## Working data
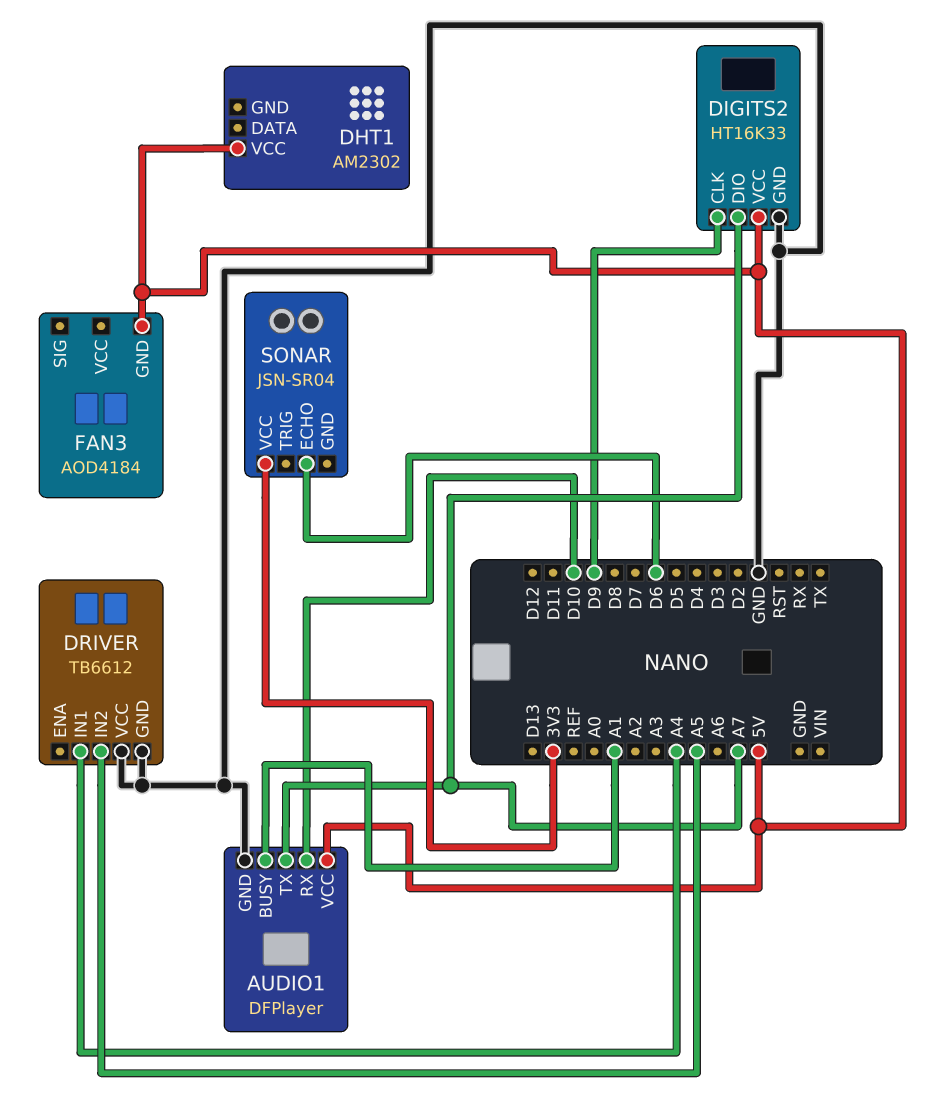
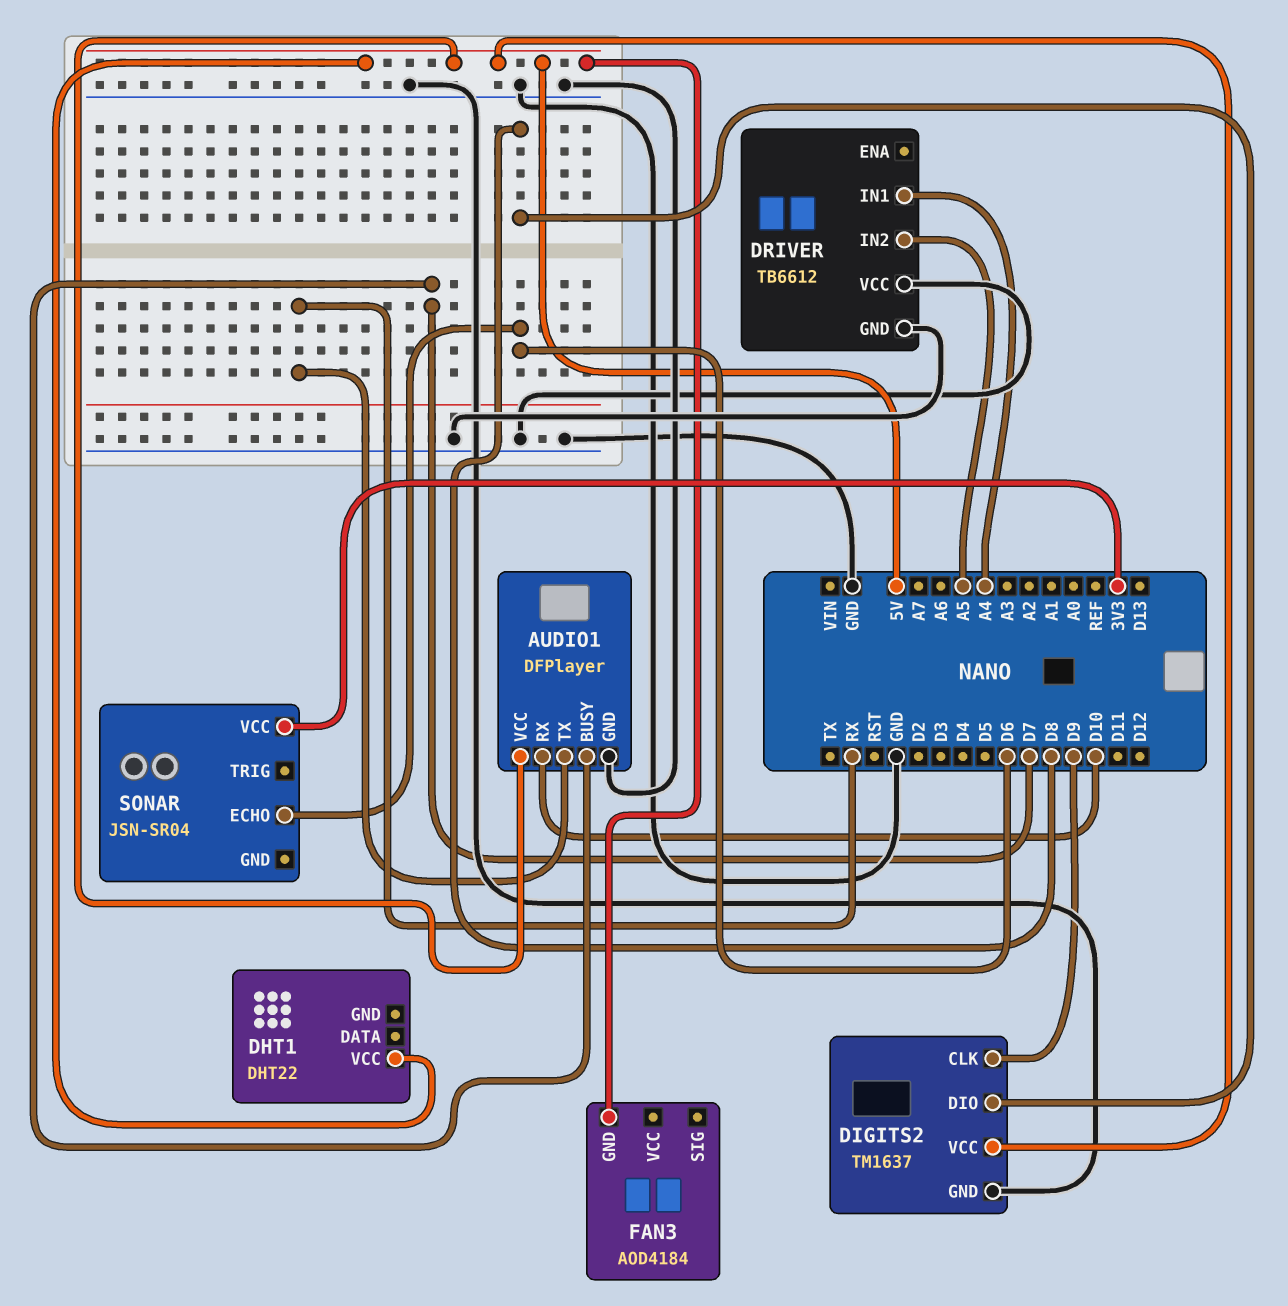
AUDIO1 pin BUSY: A1 -> D7
AUDIO1 pin TX: A7 -> RX
DHT1: AM2302 -> DHT22
DIGITS2: HT16K33 -> TM1637
DIGITS2 pin DIO: A7 -> D8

## Task directions
Would you return exactly the lines from the one containing "DHT1: AM2302 -> DHT22" through the end of the listing, both included, and only them?

## Written answer
DHT1: AM2302 -> DHT22
DIGITS2: HT16K33 -> TM1637
DIGITS2 pin DIO: A7 -> D8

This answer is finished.